Start of MATERIALS PROVIDED

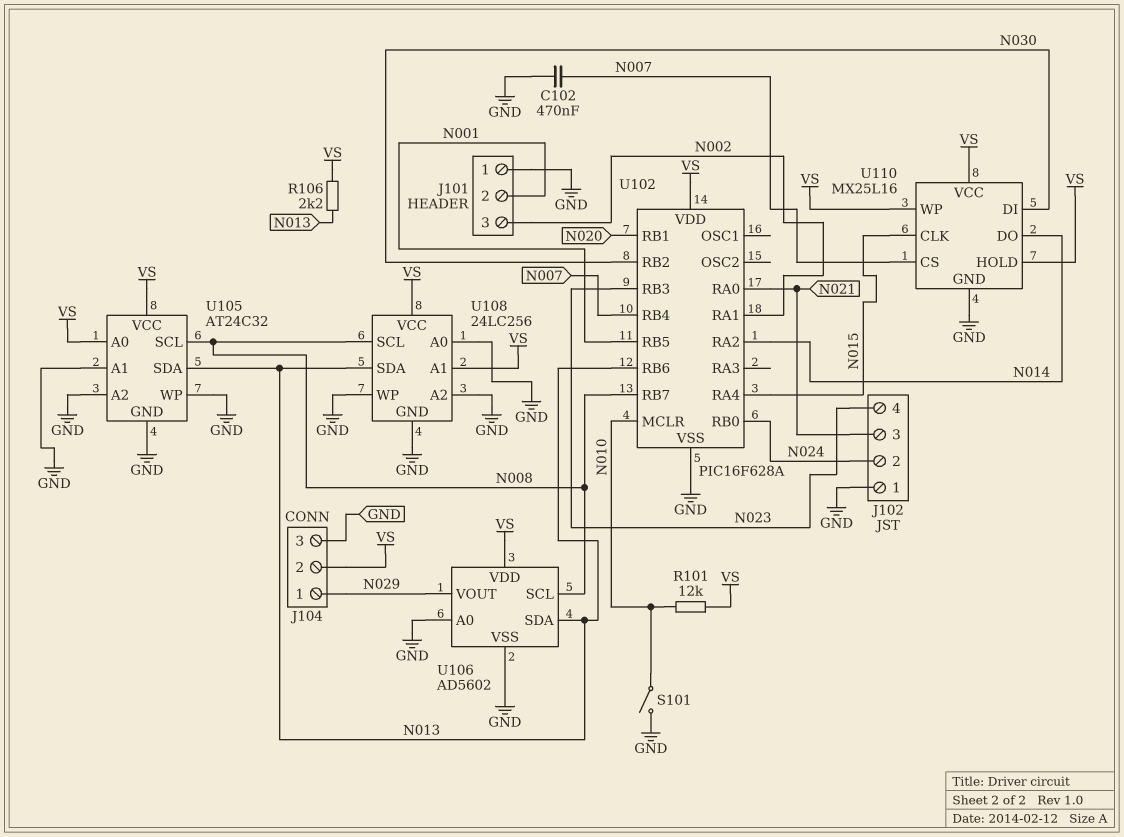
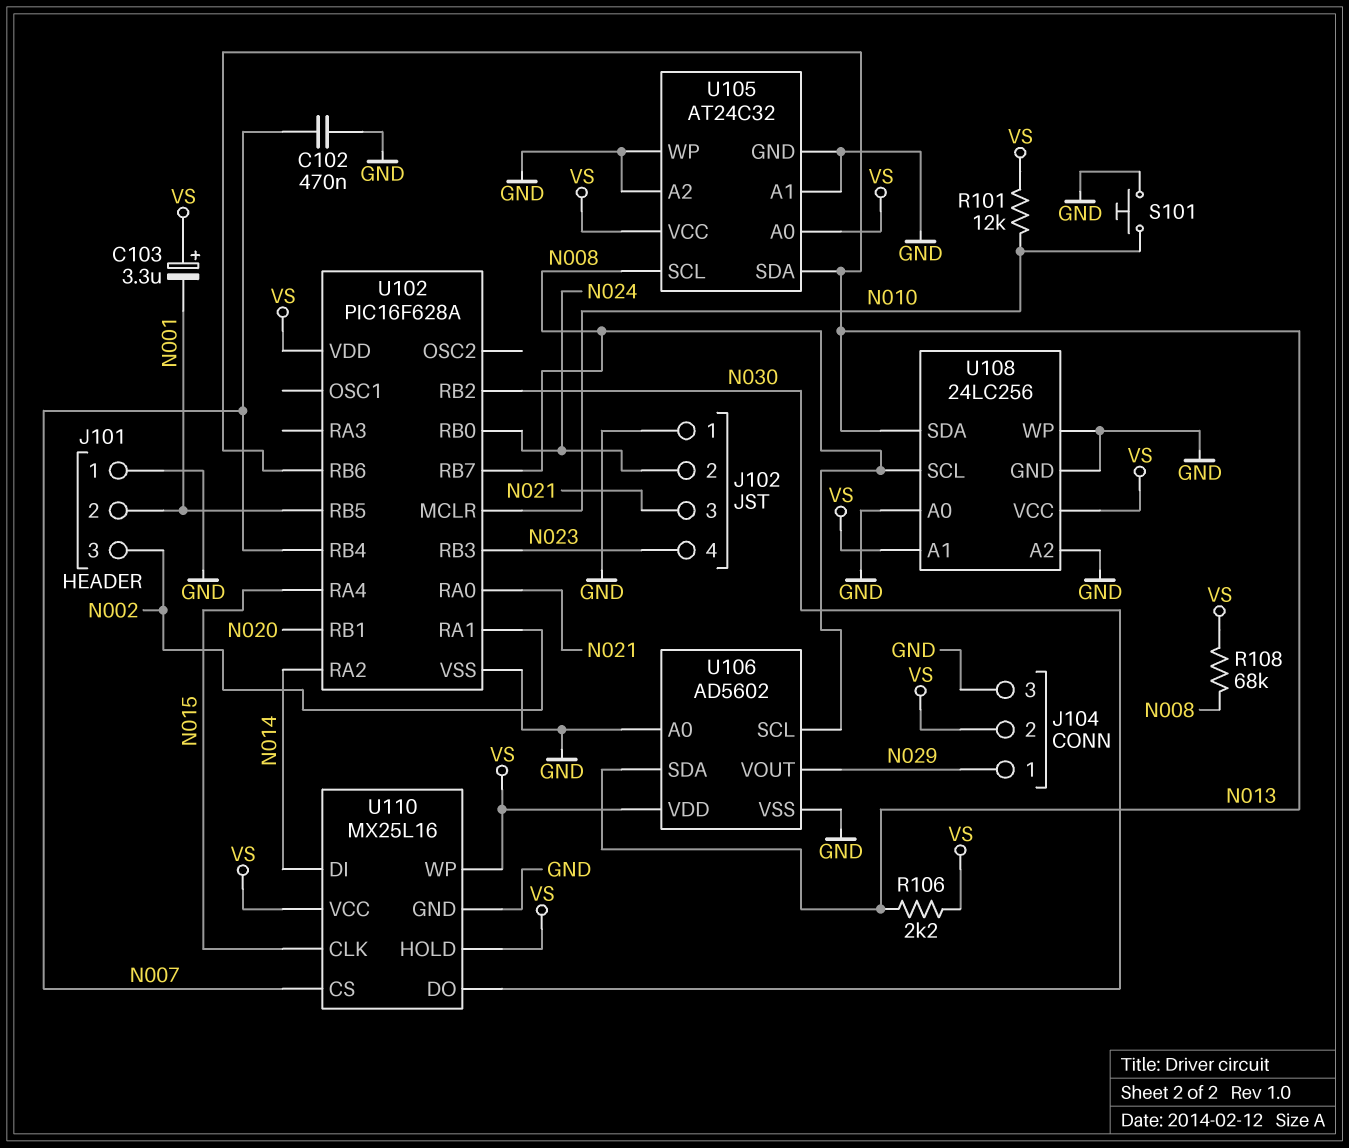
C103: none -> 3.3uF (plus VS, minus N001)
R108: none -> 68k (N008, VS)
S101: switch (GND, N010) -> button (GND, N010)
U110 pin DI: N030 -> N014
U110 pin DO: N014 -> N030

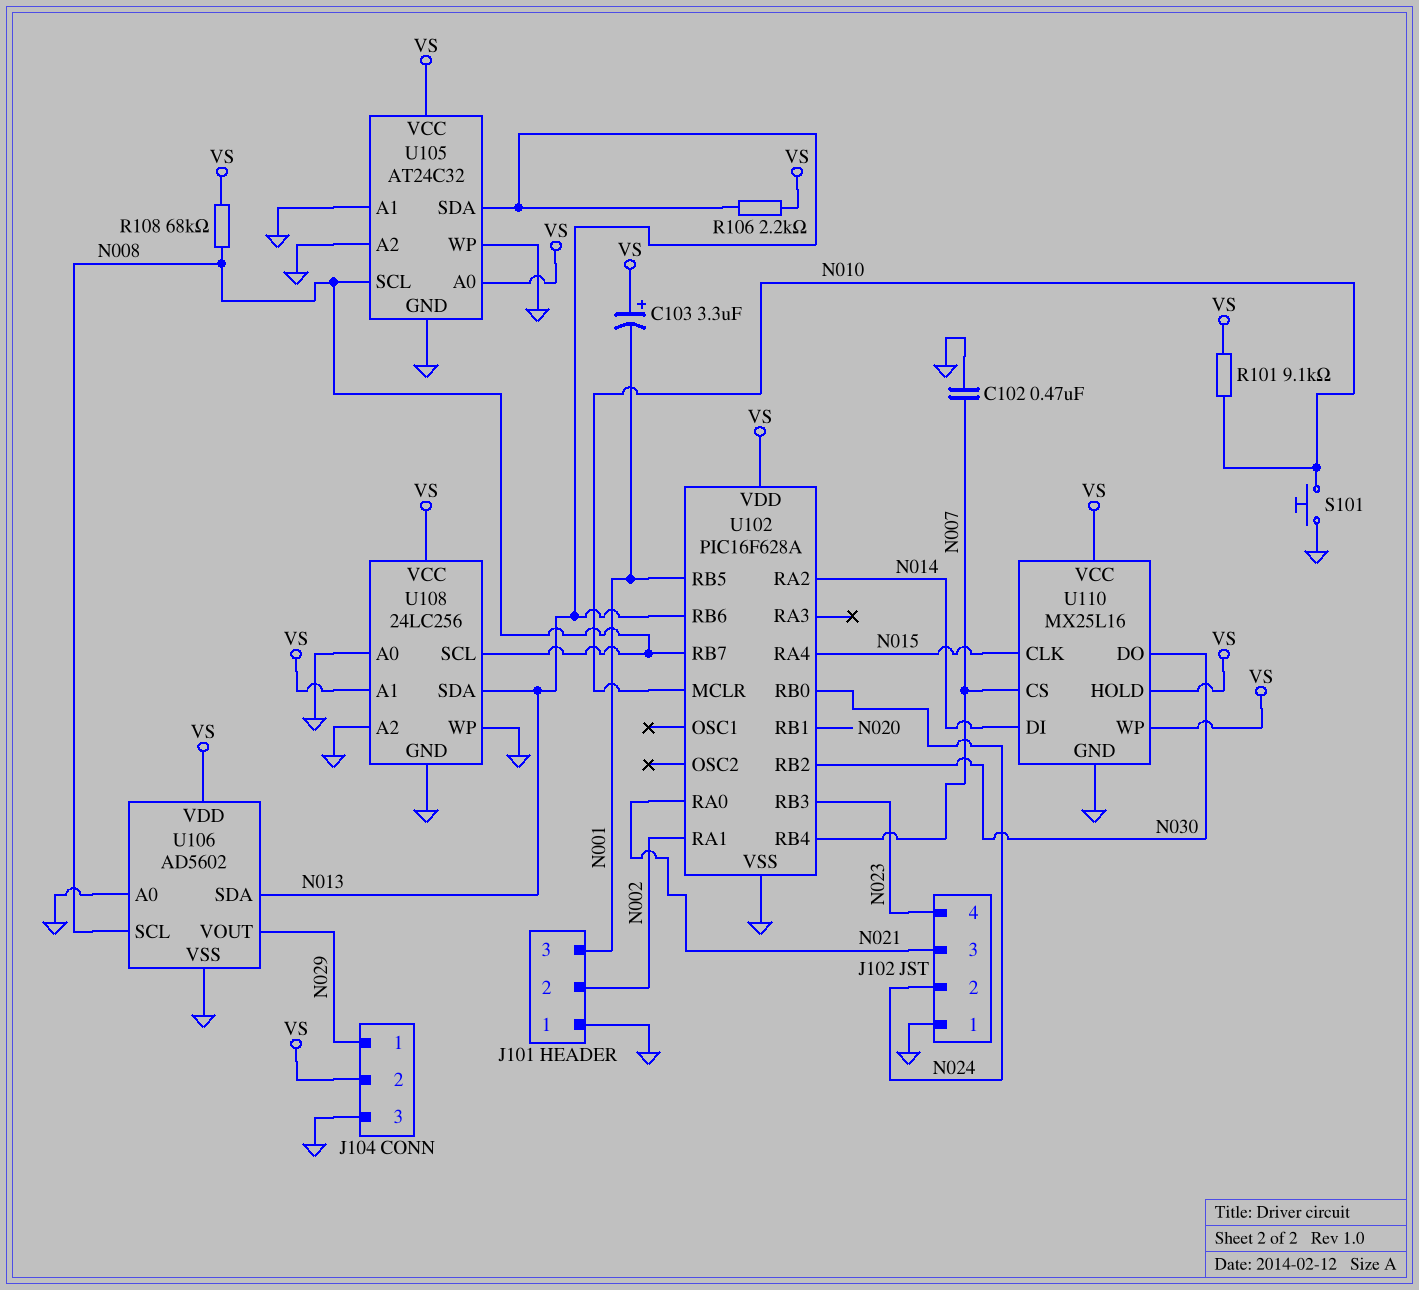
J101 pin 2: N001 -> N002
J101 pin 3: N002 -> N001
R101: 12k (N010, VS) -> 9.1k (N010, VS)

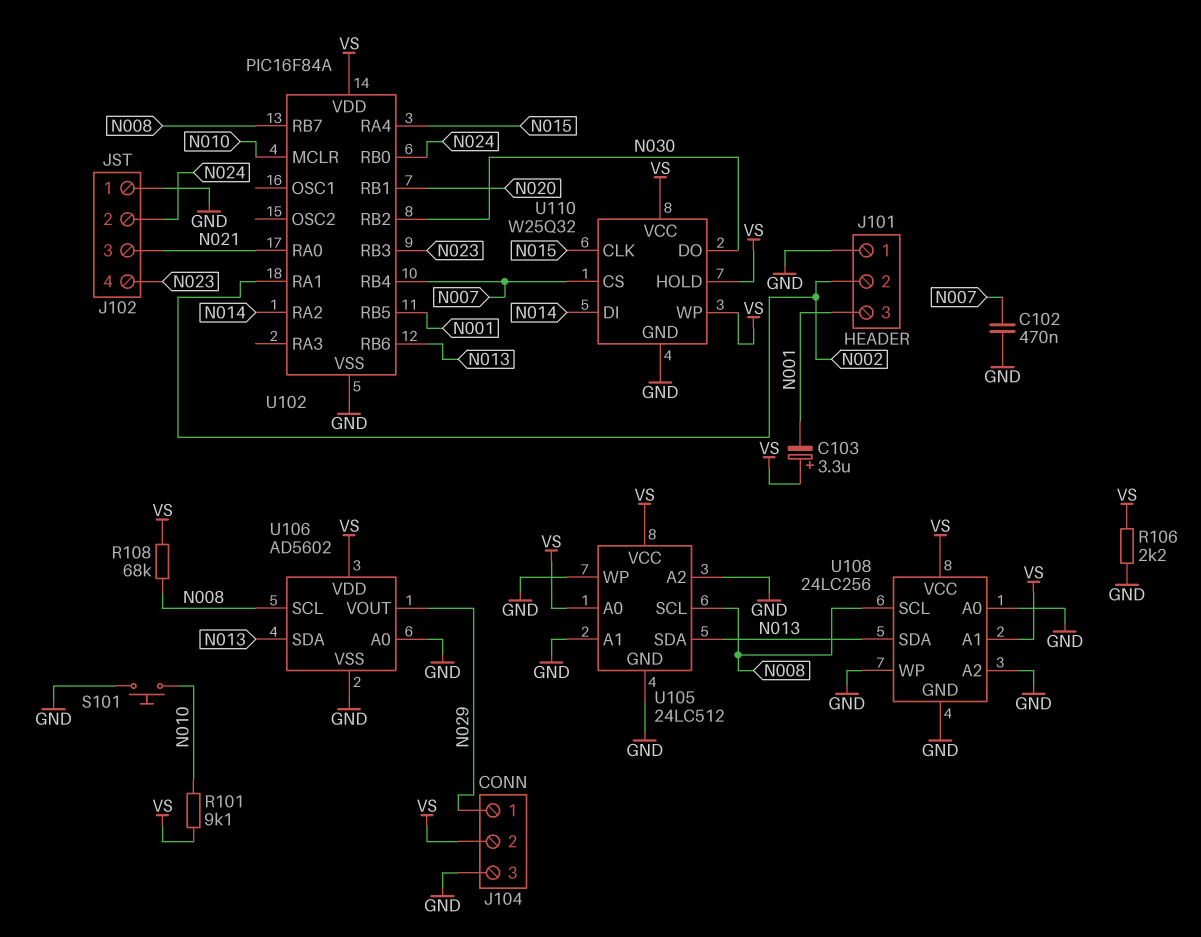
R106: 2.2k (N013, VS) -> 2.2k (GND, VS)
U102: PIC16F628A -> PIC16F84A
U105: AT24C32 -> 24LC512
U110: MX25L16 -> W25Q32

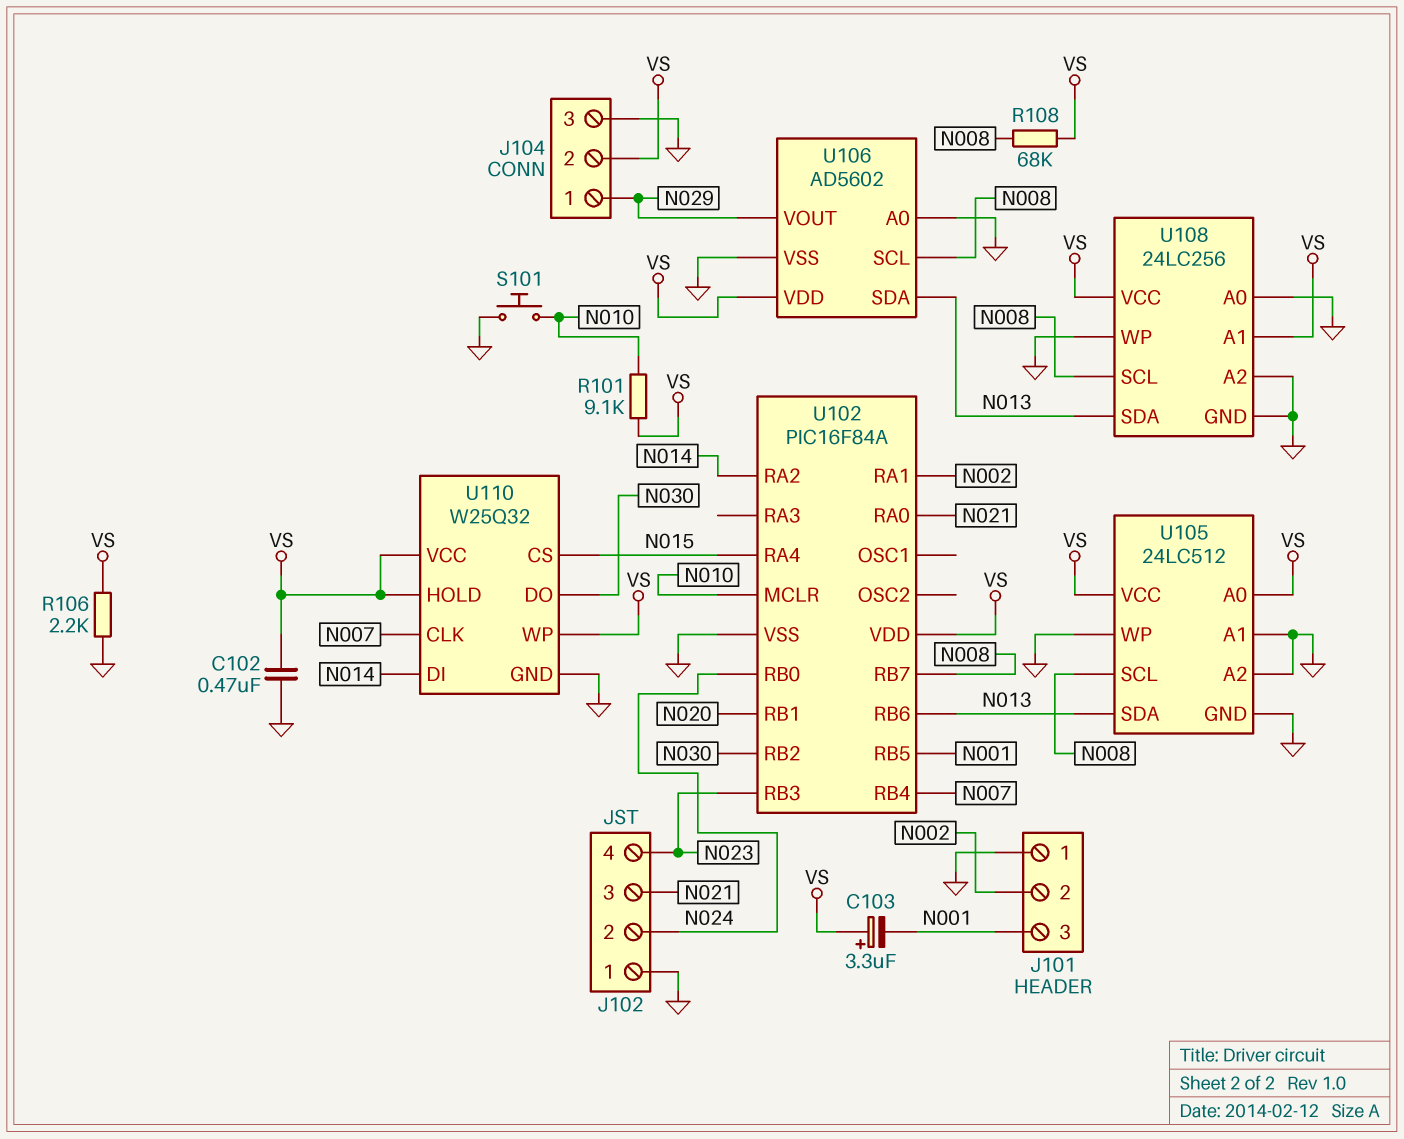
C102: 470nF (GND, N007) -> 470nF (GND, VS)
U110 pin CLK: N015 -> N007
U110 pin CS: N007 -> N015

End of MATERIALS PROVIDED

-- ASSIGNED TASK --
Among the entries, copy every line containing the word "none".

-- ANSWER BOX --
C103: none -> 3.3uF (plus VS, minus N001)
R108: none -> 68k (N008, VS)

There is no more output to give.